▶ YOUR INSTRUCTIONS:
Give the records again exactly, with every character kept.

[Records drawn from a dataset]
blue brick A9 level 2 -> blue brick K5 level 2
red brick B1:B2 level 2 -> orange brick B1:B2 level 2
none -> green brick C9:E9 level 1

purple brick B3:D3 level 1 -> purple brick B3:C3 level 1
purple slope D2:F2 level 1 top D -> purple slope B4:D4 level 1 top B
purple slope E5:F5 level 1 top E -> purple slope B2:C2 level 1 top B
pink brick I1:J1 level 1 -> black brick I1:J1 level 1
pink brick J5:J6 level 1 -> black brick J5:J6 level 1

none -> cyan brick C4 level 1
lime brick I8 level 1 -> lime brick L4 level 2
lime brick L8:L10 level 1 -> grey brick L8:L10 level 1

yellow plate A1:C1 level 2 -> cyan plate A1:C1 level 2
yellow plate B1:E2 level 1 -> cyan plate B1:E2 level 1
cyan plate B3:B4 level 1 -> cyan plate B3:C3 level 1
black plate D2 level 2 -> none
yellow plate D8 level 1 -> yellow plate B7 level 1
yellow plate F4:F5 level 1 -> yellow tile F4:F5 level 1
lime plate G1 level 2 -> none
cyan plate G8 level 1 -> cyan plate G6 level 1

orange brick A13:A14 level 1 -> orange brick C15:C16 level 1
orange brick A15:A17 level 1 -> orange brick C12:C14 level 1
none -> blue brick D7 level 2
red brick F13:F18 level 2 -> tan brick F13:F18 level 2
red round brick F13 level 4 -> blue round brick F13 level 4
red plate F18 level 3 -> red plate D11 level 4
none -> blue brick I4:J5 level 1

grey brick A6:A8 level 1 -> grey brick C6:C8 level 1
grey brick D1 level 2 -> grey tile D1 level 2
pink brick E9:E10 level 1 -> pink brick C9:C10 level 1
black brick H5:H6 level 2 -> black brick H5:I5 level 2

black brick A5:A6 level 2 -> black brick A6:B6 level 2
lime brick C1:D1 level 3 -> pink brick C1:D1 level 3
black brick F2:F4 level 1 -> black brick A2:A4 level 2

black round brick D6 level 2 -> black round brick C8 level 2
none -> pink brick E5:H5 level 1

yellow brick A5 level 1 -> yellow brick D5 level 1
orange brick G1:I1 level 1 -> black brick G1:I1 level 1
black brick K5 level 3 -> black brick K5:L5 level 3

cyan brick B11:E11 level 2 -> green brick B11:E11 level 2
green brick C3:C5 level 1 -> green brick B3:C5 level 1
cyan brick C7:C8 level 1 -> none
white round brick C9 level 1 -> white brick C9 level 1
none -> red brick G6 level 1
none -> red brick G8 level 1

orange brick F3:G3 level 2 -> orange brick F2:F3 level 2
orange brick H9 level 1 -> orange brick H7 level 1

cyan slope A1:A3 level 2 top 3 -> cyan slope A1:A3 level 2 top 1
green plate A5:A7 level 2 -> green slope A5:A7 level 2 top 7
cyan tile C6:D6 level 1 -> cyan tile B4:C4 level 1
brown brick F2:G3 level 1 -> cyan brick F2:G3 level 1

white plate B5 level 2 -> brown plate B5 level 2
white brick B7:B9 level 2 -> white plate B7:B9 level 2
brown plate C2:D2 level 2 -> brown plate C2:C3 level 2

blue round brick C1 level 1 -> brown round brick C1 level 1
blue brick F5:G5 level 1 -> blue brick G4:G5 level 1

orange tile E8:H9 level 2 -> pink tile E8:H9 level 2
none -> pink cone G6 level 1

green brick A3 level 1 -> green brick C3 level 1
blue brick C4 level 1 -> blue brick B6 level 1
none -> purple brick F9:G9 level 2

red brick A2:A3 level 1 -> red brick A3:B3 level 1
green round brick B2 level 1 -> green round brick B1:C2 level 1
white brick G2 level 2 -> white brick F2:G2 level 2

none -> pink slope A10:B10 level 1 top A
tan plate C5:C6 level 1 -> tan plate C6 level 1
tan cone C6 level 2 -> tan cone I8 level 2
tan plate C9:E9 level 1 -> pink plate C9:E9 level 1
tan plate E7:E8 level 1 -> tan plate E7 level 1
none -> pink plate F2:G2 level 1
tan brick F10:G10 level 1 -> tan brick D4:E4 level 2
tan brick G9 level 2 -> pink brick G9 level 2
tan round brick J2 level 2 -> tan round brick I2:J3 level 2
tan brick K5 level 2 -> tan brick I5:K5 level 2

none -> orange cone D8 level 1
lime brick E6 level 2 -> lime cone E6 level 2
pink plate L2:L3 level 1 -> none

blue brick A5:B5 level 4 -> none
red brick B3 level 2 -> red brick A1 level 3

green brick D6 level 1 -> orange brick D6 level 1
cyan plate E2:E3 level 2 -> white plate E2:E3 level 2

▶ WRITTEN RESPONSE:
blue brick A9 level 2 -> blue brick K5 level 2
red brick B1:B2 level 2 -> orange brick B1:B2 level 2
none -> green brick C9:E9 level 1

purple brick B3:D3 level 1 -> purple brick B3:C3 level 1
purple slope D2:F2 level 1 top D -> purple slope B4:D4 level 1 top B
purple slope E5:F5 level 1 top E -> purple slope B2:C2 level 1 top B
pink brick I1:J1 level 1 -> black brick I1:J1 level 1
pink brick J5:J6 level 1 -> black brick J5:J6 level 1

none -> cyan brick C4 level 1
lime brick I8 level 1 -> lime brick L4 level 2
lime brick L8:L10 level 1 -> grey brick L8:L10 level 1

yellow plate A1:C1 level 2 -> cyan plate A1:C1 level 2
yellow plate B1:E2 level 1 -> cyan plate B1:E2 level 1
cyan plate B3:B4 level 1 -> cyan plate B3:C3 level 1
black plate D2 level 2 -> none
yellow plate D8 level 1 -> yellow plate B7 level 1
yellow plate F4:F5 level 1 -> yellow tile F4:F5 level 1
lime plate G1 level 2 -> none
cyan plate G8 level 1 -> cyan plate G6 level 1

orange brick A13:A14 level 1 -> orange brick C15:C16 level 1
orange brick A15:A17 level 1 -> orange brick C12:C14 level 1
none -> blue brick D7 level 2
red brick F13:F18 level 2 -> tan brick F13:F18 level 2
red round brick F13 level 4 -> blue round brick F13 level 4
red plate F18 level 3 -> red plate D11 level 4
none -> blue brick I4:J5 level 1

grey brick A6:A8 level 1 -> grey brick C6:C8 level 1
grey brick D1 level 2 -> grey tile D1 level 2
pink brick E9:E10 level 1 -> pink brick C9:C10 level 1
black brick H5:H6 level 2 -> black brick H5:I5 level 2

black brick A5:A6 level 2 -> black brick A6:B6 level 2
lime brick C1:D1 level 3 -> pink brick C1:D1 level 3
black brick F2:F4 level 1 -> black brick A2:A4 level 2

black round brick D6 level 2 -> black round brick C8 level 2
none -> pink brick E5:H5 level 1

yellow brick A5 level 1 -> yellow brick D5 level 1
orange brick G1:I1 level 1 -> black brick G1:I1 level 1
black brick K5 level 3 -> black brick K5:L5 level 3

cyan brick B11:E11 level 2 -> green brick B11:E11 level 2
green brick C3:C5 level 1 -> green brick B3:C5 level 1
cyan brick C7:C8 level 1 -> none
white round brick C9 level 1 -> white brick C9 level 1
none -> red brick G6 level 1
none -> red brick G8 level 1

orange brick F3:G3 level 2 -> orange brick F2:F3 level 2
orange brick H9 level 1 -> orange brick H7 level 1

cyan slope A1:A3 level 2 top 3 -> cyan slope A1:A3 level 2 top 1
green plate A5:A7 level 2 -> green slope A5:A7 level 2 top 7
cyan tile C6:D6 level 1 -> cyan tile B4:C4 level 1
brown brick F2:G3 level 1 -> cyan brick F2:G3 level 1

white plate B5 level 2 -> brown plate B5 level 2
white brick B7:B9 level 2 -> white plate B7:B9 level 2
brown plate C2:D2 level 2 -> brown plate C2:C3 level 2

blue round brick C1 level 1 -> brown round brick C1 level 1
blue brick F5:G5 level 1 -> blue brick G4:G5 level 1

orange tile E8:H9 level 2 -> pink tile E8:H9 level 2
none -> pink cone G6 level 1

green brick A3 level 1 -> green brick C3 level 1
blue brick C4 level 1 -> blue brick B6 level 1
none -> purple brick F9:G9 level 2

red brick A2:A3 level 1 -> red brick A3:B3 level 1
green round brick B2 level 1 -> green round brick B1:C2 level 1
white brick G2 level 2 -> white brick F2:G2 level 2

none -> pink slope A10:B10 level 1 top A
tan plate C5:C6 level 1 -> tan plate C6 level 1
tan cone C6 level 2 -> tan cone I8 level 2
tan plate C9:E9 level 1 -> pink plate C9:E9 level 1
tan plate E7:E8 level 1 -> tan plate E7 level 1
none -> pink plate F2:G2 level 1
tan brick F10:G10 level 1 -> tan brick D4:E4 level 2
tan brick G9 level 2 -> pink brick G9 level 2
tan round brick J2 level 2 -> tan round brick I2:J3 level 2
tan brick K5 level 2 -> tan brick I5:K5 level 2

none -> orange cone D8 level 1
lime brick E6 level 2 -> lime cone E6 level 2
pink plate L2:L3 level 1 -> none

blue brick A5:B5 level 4 -> none
red brick B3 level 2 -> red brick A1 level 3

green brick D6 level 1 -> orange brick D6 level 1
cyan plate E2:E3 level 2 -> white plate E2:E3 level 2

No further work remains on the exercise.